▸ Assignment
Given the material below, output exactly the lines from the line with "(556, 440) = (303, 489): red donut -> none" to the line with "camera: 85 degrees right, 5 degrees up", both ends included, and no other lines.

▸ Source material
__________

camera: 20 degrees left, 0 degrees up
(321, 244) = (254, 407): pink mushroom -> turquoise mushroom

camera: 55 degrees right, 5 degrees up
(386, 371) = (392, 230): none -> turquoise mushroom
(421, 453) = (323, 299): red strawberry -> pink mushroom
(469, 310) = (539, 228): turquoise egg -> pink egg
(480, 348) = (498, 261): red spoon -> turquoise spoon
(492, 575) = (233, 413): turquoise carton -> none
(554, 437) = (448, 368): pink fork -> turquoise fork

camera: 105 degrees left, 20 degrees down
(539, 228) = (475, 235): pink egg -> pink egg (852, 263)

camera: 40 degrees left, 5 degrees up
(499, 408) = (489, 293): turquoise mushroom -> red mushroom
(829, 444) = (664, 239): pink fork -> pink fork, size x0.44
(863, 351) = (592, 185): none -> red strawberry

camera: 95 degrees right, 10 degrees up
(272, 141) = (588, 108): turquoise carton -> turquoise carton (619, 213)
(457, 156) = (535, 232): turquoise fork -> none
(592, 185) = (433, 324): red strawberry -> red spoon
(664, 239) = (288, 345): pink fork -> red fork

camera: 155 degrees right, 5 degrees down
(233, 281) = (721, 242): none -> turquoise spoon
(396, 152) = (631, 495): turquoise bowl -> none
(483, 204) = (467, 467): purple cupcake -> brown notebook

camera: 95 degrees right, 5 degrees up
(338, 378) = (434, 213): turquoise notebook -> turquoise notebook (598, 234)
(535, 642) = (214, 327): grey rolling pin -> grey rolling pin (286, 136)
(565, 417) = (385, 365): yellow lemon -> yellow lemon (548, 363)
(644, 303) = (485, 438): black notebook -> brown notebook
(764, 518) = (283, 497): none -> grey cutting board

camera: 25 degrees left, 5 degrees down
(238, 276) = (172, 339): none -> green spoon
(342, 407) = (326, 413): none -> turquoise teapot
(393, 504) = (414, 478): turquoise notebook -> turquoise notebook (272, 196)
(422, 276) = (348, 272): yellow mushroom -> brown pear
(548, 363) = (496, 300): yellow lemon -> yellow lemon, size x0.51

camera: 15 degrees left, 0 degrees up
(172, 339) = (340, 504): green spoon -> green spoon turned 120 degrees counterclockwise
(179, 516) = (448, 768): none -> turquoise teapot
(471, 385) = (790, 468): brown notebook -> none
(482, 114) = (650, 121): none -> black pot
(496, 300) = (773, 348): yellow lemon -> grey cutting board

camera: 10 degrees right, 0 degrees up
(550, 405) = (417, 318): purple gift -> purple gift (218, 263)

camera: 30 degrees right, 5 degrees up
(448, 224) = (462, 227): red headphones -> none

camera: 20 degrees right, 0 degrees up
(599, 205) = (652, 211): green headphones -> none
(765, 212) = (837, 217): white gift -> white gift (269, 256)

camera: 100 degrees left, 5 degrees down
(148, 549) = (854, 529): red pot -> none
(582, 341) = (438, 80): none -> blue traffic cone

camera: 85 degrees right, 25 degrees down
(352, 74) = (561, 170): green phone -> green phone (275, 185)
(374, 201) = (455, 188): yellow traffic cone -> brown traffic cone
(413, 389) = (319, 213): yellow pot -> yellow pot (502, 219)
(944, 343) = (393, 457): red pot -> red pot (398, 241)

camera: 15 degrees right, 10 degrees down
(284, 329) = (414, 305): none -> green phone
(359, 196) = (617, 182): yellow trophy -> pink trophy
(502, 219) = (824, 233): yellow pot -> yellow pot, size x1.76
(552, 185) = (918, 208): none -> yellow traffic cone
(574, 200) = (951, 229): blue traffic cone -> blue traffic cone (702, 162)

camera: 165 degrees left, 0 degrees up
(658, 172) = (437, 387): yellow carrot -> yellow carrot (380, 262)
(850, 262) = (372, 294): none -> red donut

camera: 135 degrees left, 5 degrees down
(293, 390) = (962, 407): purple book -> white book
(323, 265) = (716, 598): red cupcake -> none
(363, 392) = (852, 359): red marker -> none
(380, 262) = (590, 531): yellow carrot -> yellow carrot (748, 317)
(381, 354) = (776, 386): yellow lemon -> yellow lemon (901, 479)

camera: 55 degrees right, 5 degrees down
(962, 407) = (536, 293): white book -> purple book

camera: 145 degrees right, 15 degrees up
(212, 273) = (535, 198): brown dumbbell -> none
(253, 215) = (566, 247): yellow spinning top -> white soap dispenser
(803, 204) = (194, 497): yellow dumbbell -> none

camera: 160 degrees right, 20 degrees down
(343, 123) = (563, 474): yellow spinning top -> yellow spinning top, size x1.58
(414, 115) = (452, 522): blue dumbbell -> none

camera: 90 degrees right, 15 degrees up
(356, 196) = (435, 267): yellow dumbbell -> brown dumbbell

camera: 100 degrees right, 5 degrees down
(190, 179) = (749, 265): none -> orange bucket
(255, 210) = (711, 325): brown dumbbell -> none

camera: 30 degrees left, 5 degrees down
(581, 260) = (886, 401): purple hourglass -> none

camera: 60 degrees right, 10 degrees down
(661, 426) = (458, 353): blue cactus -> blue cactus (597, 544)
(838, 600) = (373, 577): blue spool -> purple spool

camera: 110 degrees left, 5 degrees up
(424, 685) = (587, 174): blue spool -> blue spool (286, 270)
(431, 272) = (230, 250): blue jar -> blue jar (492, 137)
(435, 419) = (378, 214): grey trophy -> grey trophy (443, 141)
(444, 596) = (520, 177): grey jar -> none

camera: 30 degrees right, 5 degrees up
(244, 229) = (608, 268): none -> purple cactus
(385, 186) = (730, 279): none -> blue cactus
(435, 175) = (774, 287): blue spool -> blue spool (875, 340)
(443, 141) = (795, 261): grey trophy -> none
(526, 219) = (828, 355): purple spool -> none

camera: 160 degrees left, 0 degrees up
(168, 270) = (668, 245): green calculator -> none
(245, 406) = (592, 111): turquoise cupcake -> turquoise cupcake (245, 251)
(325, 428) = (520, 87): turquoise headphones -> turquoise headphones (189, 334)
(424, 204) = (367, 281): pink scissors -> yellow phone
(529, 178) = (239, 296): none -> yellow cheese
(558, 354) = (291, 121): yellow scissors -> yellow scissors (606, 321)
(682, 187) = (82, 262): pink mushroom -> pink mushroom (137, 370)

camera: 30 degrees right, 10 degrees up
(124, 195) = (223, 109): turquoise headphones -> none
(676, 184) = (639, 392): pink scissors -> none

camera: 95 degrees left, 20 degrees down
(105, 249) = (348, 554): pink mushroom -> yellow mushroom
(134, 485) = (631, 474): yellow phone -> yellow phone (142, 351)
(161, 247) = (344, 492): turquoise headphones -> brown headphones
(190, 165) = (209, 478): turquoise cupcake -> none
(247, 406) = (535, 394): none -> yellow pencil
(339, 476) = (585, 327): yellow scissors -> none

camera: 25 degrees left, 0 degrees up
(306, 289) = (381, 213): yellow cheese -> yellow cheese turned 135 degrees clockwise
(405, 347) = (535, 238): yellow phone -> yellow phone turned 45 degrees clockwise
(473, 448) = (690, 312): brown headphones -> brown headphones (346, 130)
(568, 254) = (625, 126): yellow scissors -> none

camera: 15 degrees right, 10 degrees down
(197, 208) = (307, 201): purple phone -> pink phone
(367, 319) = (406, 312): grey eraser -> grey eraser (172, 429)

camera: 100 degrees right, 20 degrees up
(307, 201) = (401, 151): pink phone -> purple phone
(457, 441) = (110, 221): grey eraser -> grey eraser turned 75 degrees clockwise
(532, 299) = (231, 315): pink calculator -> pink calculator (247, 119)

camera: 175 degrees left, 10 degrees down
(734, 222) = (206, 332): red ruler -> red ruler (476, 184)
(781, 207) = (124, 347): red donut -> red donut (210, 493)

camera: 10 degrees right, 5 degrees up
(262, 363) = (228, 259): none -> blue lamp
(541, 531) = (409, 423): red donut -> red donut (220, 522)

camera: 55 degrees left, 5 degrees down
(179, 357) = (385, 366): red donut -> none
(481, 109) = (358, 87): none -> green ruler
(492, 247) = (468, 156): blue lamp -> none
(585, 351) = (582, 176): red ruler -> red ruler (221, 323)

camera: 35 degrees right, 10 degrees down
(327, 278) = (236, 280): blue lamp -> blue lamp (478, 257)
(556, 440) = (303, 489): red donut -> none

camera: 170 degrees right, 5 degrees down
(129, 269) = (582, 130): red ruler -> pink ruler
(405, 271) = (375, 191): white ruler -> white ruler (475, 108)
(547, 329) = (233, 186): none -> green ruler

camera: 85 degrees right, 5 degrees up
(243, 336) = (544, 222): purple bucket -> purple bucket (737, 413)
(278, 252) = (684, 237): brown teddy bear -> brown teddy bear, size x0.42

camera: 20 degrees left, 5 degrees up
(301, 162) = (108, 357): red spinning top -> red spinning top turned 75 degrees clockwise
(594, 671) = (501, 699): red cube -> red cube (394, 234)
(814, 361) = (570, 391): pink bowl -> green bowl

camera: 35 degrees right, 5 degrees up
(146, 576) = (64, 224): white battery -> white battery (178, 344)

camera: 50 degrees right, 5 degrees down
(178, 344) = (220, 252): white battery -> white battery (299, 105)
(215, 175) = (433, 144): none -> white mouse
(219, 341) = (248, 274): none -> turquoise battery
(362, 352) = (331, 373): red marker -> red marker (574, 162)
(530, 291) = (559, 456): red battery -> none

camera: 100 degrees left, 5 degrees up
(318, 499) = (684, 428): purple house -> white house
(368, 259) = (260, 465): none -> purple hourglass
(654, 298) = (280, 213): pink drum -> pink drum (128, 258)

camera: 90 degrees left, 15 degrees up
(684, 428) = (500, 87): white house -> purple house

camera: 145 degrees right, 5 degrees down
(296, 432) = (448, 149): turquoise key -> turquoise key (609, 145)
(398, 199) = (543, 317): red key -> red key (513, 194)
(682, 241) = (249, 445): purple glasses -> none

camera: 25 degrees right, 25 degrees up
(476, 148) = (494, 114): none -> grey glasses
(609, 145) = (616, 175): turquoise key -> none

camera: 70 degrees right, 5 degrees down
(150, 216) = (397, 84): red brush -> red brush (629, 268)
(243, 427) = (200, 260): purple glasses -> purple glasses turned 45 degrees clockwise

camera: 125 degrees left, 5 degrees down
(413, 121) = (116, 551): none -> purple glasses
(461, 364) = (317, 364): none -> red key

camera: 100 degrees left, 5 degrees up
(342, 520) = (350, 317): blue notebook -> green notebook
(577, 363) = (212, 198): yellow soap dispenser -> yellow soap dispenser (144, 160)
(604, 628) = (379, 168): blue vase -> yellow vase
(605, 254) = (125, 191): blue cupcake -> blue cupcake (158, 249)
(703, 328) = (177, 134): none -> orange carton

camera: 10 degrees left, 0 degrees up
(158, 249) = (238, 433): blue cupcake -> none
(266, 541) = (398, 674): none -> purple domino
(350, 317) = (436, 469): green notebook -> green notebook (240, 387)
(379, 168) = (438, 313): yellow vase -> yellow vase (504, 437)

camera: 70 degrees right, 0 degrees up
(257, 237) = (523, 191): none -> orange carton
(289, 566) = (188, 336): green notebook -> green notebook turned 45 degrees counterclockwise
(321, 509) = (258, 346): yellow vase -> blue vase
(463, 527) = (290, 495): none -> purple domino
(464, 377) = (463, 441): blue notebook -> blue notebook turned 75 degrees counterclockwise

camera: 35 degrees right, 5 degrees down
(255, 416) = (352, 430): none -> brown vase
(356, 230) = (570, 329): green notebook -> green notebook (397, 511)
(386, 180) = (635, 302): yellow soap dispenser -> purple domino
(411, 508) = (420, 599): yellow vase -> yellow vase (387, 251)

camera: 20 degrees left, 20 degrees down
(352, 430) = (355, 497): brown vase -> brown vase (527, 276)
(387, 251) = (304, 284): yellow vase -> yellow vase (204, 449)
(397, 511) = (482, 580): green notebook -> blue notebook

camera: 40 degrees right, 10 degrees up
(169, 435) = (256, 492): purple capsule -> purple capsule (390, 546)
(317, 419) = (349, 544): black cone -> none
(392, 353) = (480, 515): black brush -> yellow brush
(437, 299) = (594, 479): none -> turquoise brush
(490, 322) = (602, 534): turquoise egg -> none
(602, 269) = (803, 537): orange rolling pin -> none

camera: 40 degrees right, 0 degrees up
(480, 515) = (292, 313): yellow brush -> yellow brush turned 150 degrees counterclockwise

__________

▸ Answer below
(556, 440) = (303, 489): red donut -> none

camera: 170 degrees right, 5 degrees down
(129, 269) = (582, 130): red ruler -> pink ruler
(405, 271) = (375, 191): white ruler -> white ruler (475, 108)
(547, 329) = (233, 186): none -> green ruler

camera: 85 degrees right, 5 degrees up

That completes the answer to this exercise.